- _Problem statement_
How many lines of the records below contain the string "appoggiatura"? Reply with the number alone.
(begin)
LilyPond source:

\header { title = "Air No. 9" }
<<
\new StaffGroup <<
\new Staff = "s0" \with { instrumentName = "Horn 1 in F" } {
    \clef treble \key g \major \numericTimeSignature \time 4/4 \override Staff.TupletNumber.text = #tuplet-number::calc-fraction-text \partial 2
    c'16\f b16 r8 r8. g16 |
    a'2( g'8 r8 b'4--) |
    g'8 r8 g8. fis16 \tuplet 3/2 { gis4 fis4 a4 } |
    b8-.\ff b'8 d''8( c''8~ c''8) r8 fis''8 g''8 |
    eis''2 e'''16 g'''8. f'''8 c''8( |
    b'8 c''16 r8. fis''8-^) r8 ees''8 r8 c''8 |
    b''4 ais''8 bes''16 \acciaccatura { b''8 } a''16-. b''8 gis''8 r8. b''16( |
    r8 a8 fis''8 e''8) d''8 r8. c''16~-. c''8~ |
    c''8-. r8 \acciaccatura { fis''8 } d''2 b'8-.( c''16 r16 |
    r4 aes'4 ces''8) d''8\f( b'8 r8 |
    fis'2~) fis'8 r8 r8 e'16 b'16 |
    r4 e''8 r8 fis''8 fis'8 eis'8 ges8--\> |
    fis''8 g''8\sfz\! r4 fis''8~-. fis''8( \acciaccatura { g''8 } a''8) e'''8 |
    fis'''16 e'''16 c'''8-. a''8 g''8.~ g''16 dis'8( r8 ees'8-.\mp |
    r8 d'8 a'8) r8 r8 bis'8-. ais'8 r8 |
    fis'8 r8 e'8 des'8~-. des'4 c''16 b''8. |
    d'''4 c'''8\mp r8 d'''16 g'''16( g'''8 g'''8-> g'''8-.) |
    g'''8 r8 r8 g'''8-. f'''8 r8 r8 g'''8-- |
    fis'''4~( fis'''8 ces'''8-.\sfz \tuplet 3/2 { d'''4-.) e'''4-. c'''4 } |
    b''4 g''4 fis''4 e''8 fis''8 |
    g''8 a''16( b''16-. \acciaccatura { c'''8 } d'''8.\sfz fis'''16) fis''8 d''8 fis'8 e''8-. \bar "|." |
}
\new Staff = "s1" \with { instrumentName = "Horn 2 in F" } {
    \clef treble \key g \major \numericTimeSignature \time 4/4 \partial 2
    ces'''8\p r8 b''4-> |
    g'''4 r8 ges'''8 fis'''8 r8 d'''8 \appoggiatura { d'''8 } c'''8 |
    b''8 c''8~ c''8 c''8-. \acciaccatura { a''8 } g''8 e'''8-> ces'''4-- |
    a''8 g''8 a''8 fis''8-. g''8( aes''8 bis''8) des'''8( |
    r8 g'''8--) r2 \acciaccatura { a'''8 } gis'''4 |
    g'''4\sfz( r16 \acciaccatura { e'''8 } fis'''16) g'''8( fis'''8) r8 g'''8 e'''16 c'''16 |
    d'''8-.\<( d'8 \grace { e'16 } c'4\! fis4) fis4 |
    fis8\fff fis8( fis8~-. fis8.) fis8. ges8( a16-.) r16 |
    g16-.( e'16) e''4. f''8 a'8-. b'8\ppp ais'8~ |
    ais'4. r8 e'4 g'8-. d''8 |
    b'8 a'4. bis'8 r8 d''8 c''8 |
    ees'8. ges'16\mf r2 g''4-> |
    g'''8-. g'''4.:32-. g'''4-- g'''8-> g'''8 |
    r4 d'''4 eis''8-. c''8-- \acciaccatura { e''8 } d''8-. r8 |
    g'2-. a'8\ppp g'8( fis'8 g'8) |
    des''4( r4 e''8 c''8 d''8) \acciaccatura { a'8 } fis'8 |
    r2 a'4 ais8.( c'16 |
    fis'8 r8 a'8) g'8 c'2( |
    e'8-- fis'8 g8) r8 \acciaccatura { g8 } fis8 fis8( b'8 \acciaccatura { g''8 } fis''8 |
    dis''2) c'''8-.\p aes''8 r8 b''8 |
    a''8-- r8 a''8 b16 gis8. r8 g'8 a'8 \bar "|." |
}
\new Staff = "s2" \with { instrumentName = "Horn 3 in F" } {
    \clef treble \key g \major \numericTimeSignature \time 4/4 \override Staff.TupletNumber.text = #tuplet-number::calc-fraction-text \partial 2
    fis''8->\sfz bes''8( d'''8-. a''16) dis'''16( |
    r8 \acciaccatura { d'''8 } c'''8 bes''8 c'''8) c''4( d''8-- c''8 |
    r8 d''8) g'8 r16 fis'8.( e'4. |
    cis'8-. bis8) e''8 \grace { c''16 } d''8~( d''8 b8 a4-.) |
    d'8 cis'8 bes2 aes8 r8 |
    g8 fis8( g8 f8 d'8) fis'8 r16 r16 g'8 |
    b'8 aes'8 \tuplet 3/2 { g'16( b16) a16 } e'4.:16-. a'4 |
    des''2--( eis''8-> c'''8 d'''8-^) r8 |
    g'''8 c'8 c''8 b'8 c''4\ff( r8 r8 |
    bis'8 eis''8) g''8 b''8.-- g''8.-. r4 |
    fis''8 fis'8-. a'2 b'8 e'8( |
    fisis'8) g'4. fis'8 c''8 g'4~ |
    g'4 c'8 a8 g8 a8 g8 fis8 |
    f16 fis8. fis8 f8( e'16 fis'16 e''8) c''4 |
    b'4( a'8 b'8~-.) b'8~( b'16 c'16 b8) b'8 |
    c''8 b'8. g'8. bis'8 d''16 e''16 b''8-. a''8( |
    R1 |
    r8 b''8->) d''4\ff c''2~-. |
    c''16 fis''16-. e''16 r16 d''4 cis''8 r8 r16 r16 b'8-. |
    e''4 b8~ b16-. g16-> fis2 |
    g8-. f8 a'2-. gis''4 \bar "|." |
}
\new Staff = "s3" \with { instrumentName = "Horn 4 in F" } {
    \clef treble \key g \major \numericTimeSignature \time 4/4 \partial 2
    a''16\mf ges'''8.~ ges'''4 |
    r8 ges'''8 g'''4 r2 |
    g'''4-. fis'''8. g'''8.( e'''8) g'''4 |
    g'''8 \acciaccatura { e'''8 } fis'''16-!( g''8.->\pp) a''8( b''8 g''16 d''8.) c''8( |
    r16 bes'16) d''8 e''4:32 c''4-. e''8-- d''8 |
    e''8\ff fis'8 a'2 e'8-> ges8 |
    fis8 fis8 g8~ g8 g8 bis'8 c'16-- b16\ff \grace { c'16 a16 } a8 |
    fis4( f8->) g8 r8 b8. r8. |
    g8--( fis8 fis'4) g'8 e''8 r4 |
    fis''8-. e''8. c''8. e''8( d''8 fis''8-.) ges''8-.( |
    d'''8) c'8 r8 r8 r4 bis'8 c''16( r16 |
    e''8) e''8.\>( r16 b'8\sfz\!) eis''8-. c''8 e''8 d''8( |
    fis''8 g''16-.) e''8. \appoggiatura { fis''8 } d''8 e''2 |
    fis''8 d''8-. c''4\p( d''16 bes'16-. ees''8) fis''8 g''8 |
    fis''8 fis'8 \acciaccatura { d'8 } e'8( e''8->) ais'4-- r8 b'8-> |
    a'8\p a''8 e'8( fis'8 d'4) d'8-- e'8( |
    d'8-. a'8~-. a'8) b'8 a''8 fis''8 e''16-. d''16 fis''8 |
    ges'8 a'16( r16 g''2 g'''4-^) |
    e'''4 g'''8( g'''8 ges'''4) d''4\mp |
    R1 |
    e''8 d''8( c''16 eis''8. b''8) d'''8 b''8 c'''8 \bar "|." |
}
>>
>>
(end)
- _Exercise result_
2